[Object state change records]
* * *
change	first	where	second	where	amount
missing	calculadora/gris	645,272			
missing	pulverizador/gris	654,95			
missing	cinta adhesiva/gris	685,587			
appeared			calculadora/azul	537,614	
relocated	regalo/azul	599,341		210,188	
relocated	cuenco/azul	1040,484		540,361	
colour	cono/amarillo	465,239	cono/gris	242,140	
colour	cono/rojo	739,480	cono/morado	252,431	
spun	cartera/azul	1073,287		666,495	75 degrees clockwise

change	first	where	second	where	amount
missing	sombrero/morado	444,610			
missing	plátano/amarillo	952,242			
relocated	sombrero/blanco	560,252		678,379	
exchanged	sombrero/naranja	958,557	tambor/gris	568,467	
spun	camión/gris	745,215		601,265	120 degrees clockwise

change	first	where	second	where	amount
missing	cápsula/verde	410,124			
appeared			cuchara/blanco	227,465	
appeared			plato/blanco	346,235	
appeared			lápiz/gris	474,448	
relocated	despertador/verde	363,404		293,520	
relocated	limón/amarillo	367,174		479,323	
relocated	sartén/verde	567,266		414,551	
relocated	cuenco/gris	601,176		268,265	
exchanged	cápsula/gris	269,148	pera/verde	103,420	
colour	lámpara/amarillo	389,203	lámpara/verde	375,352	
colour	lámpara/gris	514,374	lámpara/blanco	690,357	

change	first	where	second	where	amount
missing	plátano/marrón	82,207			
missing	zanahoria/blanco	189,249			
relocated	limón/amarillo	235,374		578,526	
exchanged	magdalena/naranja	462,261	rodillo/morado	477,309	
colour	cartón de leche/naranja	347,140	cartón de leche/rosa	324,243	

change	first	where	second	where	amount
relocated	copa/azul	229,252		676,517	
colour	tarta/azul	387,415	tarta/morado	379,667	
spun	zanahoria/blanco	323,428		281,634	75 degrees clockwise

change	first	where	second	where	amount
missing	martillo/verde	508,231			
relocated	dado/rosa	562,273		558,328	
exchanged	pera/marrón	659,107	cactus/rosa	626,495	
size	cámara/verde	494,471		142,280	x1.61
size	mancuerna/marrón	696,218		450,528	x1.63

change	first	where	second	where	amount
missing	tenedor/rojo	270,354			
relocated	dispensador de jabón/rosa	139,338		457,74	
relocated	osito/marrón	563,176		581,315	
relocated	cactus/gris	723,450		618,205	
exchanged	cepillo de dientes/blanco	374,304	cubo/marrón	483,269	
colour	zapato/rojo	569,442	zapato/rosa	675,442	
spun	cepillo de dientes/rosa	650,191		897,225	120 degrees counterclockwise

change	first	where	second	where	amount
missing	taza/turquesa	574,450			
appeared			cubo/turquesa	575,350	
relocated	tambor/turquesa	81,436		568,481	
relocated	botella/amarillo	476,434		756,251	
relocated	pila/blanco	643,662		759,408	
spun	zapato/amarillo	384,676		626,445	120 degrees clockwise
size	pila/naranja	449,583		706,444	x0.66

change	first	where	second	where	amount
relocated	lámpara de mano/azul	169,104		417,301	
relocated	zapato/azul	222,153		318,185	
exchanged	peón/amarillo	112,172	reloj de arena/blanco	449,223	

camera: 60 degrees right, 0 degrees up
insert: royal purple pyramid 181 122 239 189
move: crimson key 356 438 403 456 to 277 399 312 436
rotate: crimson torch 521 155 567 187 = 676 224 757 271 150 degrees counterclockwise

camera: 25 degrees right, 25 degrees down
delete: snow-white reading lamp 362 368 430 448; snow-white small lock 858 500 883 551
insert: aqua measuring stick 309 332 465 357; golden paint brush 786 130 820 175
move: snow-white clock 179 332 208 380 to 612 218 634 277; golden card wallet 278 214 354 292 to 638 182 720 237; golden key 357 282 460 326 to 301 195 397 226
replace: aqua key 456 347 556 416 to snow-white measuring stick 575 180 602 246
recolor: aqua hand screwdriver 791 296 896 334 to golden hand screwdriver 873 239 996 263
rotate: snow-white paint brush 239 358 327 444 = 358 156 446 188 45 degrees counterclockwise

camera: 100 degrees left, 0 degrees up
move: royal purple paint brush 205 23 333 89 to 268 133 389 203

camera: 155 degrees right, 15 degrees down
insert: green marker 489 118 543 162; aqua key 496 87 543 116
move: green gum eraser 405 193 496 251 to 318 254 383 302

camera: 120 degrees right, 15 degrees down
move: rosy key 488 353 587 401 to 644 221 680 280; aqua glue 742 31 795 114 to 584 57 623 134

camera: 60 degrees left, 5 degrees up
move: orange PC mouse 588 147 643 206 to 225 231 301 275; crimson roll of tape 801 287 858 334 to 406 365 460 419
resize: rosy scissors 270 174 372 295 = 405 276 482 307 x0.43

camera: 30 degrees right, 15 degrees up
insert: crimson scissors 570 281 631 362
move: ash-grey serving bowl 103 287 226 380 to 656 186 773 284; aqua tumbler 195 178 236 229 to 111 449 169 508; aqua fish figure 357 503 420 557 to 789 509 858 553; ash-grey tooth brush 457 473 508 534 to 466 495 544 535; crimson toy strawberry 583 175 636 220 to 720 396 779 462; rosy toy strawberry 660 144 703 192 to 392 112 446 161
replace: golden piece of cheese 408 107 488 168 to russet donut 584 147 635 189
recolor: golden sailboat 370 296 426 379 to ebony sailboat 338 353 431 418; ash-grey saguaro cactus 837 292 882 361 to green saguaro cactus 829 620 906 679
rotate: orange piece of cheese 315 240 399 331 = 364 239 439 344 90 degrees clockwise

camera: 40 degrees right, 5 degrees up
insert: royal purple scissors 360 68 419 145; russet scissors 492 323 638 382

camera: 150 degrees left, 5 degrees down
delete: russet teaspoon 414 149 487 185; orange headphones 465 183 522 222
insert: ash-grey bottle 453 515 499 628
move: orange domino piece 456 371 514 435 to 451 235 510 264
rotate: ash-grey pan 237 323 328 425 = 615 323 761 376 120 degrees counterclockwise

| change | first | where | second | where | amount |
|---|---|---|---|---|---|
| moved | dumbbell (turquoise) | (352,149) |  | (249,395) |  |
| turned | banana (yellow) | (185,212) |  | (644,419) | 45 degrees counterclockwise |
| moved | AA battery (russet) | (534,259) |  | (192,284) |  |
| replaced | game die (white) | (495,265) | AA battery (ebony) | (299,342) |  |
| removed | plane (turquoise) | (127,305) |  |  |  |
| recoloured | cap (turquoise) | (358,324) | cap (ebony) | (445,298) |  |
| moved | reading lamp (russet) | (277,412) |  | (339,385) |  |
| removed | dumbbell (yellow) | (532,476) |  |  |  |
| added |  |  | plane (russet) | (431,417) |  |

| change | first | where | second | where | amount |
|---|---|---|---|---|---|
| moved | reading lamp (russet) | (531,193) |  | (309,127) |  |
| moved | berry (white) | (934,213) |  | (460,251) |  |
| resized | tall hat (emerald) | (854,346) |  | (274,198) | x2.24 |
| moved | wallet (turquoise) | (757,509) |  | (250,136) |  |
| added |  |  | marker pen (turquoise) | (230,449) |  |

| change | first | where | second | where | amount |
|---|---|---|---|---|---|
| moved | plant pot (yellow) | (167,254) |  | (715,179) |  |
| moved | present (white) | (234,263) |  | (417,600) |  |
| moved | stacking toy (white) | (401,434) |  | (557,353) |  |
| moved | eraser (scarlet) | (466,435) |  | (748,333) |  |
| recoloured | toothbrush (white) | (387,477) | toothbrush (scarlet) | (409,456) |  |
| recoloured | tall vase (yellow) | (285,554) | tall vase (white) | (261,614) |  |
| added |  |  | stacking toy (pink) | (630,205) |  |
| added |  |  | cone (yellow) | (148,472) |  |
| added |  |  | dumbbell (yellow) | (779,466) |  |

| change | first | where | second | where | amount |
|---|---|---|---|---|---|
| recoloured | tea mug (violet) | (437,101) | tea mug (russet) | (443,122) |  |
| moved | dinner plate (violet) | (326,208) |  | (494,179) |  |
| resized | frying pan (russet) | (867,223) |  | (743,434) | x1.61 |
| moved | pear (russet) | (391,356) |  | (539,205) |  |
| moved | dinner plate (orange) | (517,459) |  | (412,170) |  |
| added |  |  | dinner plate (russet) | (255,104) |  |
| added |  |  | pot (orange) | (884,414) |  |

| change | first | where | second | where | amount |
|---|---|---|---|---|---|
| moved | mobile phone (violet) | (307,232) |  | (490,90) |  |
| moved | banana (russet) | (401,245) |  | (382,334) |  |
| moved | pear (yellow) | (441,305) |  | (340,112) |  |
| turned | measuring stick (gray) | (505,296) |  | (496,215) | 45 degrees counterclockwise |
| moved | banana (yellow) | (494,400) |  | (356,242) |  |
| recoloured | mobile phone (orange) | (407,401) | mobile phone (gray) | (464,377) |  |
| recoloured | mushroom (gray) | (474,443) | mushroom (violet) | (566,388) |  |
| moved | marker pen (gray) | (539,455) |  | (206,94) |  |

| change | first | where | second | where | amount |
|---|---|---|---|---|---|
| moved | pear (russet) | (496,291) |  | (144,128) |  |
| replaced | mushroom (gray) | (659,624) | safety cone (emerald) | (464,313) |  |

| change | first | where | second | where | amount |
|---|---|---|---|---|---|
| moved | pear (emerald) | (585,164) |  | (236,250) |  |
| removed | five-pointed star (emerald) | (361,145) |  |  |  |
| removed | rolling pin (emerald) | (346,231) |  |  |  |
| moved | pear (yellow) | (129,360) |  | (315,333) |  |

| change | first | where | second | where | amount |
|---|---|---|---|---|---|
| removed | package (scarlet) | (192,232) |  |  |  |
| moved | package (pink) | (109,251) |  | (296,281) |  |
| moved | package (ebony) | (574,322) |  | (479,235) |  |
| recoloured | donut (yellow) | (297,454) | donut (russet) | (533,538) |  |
* * *
* **TASK**
Starting with the line with "(644,419) | 45 degrees counterclockwise |" above and going on through the line with "removed | dumbbell", transcribe every line exactly, both ends included, and add nothing.

* **ANSWER**
| turned | banana (yellow) | (185,212) |  | (644,419) | 45 degrees counterclockwise |
| moved | AA battery (russet) | (534,259) |  | (192,284) |  |
| replaced | game die (white) | (495,265) | AA battery (ebony) | (299,342) |  |
| removed | plane (turquoise) | (127,305) |  |  |  |
| recoloured | cap (turquoise) | (358,324) | cap (ebony) | (445,298) |  |
| moved | reading lamp (russet) | (277,412) |  | (339,385) |  |
| removed | dumbbell (yellow) | (532,476) |  |  |  |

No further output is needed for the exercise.